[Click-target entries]

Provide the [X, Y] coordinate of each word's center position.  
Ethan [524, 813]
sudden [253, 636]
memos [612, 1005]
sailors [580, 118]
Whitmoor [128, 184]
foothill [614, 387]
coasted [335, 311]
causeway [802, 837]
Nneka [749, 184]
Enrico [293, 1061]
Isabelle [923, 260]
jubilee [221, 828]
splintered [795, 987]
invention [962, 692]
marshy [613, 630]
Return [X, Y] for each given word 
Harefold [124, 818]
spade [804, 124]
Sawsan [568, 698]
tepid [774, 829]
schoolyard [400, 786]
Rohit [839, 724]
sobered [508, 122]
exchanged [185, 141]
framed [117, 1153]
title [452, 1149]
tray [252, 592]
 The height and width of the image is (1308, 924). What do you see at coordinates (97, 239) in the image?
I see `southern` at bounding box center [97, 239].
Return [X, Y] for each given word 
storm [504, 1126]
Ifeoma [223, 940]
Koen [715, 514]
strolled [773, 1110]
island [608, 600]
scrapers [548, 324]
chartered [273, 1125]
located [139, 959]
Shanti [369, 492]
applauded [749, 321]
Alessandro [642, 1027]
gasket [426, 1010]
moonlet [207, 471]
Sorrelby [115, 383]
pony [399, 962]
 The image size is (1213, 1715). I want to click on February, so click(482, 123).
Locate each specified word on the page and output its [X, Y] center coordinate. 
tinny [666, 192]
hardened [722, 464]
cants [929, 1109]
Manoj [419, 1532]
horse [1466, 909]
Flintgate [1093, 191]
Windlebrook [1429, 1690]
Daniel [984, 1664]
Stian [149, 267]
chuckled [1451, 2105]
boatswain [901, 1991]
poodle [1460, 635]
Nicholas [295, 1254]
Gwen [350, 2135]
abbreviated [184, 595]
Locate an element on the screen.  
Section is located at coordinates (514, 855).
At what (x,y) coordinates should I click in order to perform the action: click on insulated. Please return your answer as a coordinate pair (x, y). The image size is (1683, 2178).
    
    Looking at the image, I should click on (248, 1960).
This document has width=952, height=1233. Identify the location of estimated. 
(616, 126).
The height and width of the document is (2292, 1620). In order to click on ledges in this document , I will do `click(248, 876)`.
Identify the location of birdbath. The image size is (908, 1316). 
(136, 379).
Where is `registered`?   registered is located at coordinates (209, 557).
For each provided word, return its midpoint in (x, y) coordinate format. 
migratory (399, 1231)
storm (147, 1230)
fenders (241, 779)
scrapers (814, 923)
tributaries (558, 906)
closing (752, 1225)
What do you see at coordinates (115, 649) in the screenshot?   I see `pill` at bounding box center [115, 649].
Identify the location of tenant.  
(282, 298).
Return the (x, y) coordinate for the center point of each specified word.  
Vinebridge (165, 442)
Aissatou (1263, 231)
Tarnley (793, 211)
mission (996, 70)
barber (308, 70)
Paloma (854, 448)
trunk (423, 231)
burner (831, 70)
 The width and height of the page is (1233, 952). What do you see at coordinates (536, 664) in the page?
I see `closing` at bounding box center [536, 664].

The problem =>
Give the entries above again, switching "storm" to "squall" everywhere it appears and leaving everything else unchanged.

The completed task =>
Provide the [X, Y] coordinate of each word's center position.  
Ethan [524, 813]
sudden [253, 636]
memos [612, 1005]
sailors [580, 118]
Whitmoor [128, 184]
foothill [614, 387]
coasted [335, 311]
causeway [802, 837]
Nneka [749, 184]
Enrico [293, 1061]
Isabelle [923, 260]
jubilee [221, 828]
splintered [795, 987]
invention [962, 692]
marshy [613, 630]
Return [X, Y] for each given word 
Harefold [124, 818]
spade [804, 124]
Sawsan [568, 698]
tepid [774, 829]
schoolyard [400, 786]
Rohit [839, 724]
sobered [508, 122]
exchanged [185, 141]
framed [117, 1153]
title [452, 1149]
tray [252, 592]
 The height and width of the image is (1308, 924). What do you see at coordinates (97, 239) in the image?
I see `southern` at bounding box center [97, 239].
Return [X, Y] for each given word 
squall [504, 1126]
Ifeoma [223, 940]
Koen [715, 514]
strolled [773, 1110]
island [608, 600]
scrapers [548, 324]
chartered [273, 1125]
located [139, 959]
Shanti [369, 492]
applauded [749, 321]
Alessandro [642, 1027]
gasket [426, 1010]
moonlet [207, 471]
Sorrelby [115, 383]
pony [399, 962]
 The image size is (1213, 1715). I want to click on February, so click(482, 123).
Locate each specified word on the page and output its [X, Y] center coordinate. 
tinny [666, 192]
hardened [722, 464]
cants [929, 1109]
Manoj [419, 1532]
horse [1466, 909]
Flintgate [1093, 191]
Windlebrook [1429, 1690]
Daniel [984, 1664]
Stian [149, 267]
chuckled [1451, 2105]
boatswain [901, 1991]
poodle [1460, 635]
Nicholas [295, 1254]
Gwen [350, 2135]
abbreviated [184, 595]
Locate an element on the screen.  
Section is located at coordinates (514, 855).
At what (x,y) coordinates should I click in order to perform the action: click on insulated. Please return your answer as a coordinate pair (x, y). The image size is (1683, 2178).
    
    Looking at the image, I should click on (248, 1960).
This document has width=952, height=1233. Identify the location of estimated. 
(616, 126).
The height and width of the document is (2292, 1620). In order to click on ledges in this document , I will do `click(248, 876)`.
Identify the location of birdbath. The image size is (908, 1316). 
(136, 379).
Where is `registered`?   registered is located at coordinates (209, 557).
For each provided word, return its midpoint in (x, y) coordinate format. 
migratory (399, 1231)
squall (147, 1230)
fenders (241, 779)
scrapers (814, 923)
tributaries (558, 906)
closing (752, 1225)
What do you see at coordinates (115, 649) in the screenshot?   I see `pill` at bounding box center [115, 649].
Identify the location of tenant.  
(282, 298).
Return the (x, y) coordinate for the center point of each specified word.  
Vinebridge (165, 442)
Aissatou (1263, 231)
Tarnley (793, 211)
mission (996, 70)
barber (308, 70)
Paloma (854, 448)
trunk (423, 231)
burner (831, 70)
 The width and height of the page is (1233, 952). What do you see at coordinates (536, 664) in the page?
I see `closing` at bounding box center [536, 664].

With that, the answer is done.